EXERCISE GOAL
Read through the data and report every line in which the word "green" occurs.

DATA EXCERPT
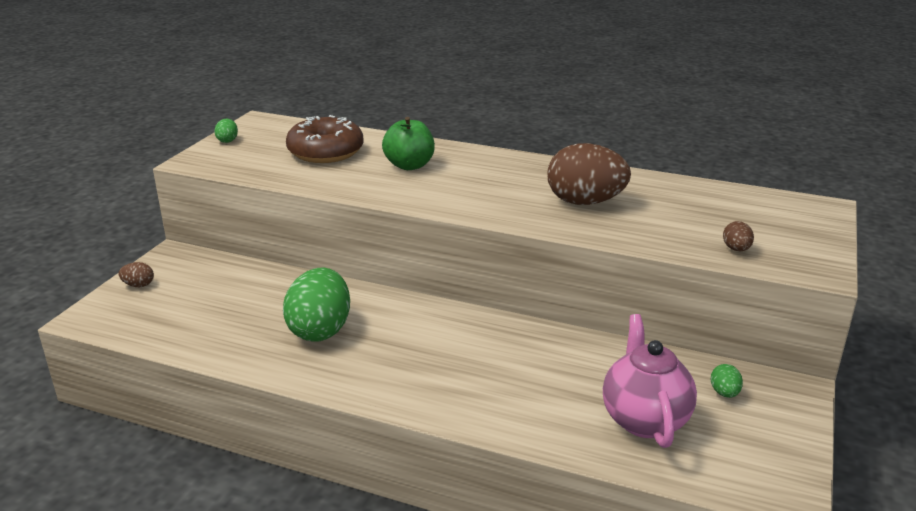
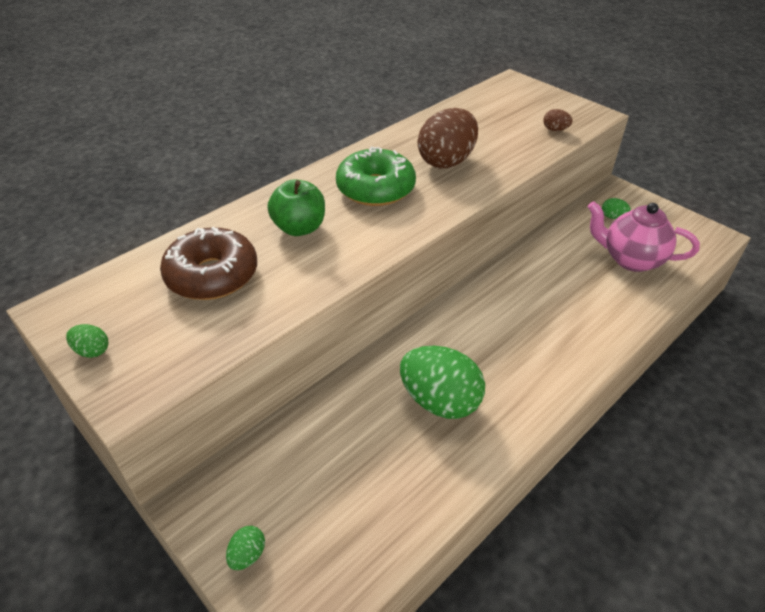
camera: 65 degrees left, 15 degrees up
(138, 285) = (247, 555): brown egg -> green egg
(498, 181) = (375, 189): none -> green donut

REPLY
(138, 285) = (247, 555): brown egg -> green egg
(498, 181) = (375, 189): none -> green donut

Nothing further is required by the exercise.